[What this task involves]: Please reproduce verbatim the lines below, from the first through the one with "camera: 80 degrees left, 5 degrees up".

[Data in this exercise]:
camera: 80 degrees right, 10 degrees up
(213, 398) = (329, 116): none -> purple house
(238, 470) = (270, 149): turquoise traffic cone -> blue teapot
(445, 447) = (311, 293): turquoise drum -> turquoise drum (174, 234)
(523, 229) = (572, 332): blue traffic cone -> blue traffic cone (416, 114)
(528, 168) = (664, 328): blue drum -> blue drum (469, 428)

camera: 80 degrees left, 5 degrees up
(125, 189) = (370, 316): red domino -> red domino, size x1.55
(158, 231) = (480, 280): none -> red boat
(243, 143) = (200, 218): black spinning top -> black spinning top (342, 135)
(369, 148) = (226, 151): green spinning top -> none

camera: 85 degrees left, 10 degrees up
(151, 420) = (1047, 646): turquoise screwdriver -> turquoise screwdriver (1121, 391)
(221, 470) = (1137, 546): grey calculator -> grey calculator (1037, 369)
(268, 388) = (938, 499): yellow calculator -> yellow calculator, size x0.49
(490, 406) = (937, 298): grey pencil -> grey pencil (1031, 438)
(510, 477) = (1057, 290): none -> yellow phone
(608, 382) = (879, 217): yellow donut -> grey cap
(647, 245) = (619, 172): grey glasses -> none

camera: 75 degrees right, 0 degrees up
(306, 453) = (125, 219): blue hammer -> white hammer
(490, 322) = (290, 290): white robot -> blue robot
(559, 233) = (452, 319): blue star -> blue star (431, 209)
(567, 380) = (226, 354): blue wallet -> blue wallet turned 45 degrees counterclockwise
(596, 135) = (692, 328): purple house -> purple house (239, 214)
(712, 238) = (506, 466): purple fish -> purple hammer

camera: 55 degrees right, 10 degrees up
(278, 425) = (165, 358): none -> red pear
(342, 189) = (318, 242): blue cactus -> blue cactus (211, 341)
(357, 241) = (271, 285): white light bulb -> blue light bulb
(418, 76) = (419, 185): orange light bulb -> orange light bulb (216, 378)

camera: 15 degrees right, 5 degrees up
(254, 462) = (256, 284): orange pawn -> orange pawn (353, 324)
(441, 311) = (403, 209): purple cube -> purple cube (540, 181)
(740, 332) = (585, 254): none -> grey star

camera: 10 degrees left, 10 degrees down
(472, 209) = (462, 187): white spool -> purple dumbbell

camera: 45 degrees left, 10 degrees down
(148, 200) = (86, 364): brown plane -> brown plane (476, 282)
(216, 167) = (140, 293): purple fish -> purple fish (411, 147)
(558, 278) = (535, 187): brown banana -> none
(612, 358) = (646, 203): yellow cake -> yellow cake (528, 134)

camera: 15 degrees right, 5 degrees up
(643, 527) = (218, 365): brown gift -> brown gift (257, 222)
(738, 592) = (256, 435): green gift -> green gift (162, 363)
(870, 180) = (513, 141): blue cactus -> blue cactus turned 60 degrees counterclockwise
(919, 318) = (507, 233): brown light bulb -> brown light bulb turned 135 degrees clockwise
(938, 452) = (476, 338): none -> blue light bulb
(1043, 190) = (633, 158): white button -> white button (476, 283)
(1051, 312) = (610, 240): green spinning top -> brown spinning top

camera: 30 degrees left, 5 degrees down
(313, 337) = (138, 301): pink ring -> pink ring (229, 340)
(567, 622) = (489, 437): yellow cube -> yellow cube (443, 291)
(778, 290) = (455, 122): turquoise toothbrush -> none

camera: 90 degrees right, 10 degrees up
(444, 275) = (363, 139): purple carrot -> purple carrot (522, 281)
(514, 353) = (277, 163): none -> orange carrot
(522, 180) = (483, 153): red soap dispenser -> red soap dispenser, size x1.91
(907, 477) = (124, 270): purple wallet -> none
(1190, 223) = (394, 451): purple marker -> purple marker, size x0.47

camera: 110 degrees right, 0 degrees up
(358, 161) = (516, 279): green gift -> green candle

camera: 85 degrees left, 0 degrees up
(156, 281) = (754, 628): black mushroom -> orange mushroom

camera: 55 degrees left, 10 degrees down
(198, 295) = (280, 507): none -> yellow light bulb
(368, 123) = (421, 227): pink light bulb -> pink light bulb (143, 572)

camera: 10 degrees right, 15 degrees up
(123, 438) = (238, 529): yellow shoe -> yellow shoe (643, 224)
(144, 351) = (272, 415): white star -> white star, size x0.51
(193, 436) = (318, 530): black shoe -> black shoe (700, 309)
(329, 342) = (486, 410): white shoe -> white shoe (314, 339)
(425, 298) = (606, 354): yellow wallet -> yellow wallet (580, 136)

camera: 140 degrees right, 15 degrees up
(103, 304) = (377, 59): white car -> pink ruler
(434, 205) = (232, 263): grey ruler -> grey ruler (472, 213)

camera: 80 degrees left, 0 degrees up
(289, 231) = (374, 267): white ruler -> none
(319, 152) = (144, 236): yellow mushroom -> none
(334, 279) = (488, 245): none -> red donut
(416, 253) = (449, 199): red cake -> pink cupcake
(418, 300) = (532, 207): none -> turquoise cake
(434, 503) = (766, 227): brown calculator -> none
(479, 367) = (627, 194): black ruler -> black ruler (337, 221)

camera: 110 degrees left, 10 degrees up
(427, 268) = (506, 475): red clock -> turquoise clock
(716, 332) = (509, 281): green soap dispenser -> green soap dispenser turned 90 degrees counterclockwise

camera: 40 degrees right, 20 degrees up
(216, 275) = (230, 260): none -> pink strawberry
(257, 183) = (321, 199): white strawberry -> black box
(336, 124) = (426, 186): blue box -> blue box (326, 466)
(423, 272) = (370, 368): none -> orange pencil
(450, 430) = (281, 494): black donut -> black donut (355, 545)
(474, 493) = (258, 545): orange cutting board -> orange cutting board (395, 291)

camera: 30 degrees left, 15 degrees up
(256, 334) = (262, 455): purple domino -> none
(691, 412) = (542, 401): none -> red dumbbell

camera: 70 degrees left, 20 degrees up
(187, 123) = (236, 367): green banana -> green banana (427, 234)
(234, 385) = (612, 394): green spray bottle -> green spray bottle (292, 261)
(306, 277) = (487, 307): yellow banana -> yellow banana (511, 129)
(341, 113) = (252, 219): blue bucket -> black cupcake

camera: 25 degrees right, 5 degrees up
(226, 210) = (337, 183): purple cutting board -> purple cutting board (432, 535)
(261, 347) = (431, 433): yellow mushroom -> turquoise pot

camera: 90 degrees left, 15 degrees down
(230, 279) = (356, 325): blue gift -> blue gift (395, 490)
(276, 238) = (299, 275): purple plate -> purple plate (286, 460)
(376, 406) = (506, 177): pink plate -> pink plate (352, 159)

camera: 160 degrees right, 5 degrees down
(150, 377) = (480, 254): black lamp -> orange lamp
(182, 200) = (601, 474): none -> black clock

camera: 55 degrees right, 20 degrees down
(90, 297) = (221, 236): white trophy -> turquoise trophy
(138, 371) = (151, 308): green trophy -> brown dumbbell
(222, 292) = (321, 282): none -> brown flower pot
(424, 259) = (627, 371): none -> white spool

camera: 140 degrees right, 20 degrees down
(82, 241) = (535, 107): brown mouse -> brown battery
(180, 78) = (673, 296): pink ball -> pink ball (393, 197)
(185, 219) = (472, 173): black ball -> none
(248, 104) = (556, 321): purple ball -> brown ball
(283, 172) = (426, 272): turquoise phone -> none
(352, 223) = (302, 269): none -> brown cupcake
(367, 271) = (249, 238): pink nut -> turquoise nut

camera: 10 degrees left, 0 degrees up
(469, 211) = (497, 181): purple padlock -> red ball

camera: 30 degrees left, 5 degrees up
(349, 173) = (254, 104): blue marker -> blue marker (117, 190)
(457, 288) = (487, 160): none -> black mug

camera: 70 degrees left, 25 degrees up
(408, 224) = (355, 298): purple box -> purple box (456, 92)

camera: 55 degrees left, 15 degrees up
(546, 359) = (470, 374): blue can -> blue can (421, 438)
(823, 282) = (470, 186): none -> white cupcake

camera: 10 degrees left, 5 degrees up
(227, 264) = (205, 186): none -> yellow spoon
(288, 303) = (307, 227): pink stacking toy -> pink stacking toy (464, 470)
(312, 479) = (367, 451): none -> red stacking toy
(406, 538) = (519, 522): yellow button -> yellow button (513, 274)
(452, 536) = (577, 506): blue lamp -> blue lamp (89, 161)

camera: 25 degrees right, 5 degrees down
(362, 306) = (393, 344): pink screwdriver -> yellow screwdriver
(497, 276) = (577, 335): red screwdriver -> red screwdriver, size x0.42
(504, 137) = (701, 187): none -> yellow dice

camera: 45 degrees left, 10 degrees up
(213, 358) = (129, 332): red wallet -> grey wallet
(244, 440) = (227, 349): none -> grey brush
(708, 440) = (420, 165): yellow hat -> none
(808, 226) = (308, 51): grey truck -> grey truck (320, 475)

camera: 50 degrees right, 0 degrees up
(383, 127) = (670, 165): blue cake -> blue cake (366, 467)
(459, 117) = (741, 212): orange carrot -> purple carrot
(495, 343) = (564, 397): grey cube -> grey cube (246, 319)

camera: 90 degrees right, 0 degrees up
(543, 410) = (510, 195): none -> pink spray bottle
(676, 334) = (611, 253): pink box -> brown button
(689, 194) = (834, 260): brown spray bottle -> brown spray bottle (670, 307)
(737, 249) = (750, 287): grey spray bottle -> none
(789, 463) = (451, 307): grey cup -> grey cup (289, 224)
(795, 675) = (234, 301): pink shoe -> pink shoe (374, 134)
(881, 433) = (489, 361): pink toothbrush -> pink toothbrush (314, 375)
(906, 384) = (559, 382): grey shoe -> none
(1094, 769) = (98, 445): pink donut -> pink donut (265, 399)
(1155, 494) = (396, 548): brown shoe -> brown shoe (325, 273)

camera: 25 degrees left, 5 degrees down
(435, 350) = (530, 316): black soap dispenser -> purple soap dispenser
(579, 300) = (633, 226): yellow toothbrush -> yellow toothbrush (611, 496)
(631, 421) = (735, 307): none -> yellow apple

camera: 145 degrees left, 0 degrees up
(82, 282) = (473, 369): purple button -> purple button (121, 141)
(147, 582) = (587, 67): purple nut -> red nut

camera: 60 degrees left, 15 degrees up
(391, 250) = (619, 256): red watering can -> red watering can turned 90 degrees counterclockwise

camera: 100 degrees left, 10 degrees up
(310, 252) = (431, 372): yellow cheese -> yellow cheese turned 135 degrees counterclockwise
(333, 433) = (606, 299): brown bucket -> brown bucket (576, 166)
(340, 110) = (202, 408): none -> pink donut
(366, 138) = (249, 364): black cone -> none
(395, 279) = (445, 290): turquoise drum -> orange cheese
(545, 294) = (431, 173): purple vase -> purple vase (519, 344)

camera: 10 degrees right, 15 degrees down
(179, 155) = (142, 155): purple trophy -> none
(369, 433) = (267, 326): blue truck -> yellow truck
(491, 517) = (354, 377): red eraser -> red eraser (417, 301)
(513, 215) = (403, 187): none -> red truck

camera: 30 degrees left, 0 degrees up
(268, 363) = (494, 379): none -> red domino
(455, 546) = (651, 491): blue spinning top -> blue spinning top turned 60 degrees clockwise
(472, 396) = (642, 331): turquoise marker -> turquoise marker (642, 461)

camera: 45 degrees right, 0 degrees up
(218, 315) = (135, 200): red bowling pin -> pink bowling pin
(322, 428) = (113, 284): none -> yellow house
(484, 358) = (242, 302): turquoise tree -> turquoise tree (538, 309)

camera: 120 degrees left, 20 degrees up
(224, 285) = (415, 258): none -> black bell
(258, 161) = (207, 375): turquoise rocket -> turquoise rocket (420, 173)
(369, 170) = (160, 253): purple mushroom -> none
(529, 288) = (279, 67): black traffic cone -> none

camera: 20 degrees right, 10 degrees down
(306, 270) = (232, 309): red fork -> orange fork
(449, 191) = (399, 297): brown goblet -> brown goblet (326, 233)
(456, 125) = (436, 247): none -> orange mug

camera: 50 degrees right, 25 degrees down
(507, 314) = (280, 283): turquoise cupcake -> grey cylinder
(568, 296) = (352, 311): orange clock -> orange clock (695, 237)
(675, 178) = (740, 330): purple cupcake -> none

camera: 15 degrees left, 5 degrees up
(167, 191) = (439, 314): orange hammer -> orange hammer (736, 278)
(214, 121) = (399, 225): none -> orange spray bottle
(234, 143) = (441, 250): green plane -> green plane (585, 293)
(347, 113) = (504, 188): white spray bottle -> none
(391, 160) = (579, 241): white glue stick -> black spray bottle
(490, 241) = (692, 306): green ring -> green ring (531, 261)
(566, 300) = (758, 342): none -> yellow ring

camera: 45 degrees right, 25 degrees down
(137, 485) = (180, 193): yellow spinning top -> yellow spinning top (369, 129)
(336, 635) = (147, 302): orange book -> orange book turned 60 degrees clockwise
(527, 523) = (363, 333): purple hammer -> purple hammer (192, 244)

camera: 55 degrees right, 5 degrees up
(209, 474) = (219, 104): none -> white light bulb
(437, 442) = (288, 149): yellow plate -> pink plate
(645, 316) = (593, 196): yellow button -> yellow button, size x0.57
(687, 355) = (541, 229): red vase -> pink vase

[Task answer]:
camera: 80 degrees right, 10 degrees up
(213, 398) = (329, 116): none -> purple house
(238, 470) = (270, 149): turquoise traffic cone -> blue teapot
(445, 447) = (311, 293): turquoise drum -> turquoise drum (174, 234)
(523, 229) = (572, 332): blue traffic cone -> blue traffic cone (416, 114)
(528, 168) = (664, 328): blue drum -> blue drum (469, 428)

camera: 80 degrees left, 5 degrees up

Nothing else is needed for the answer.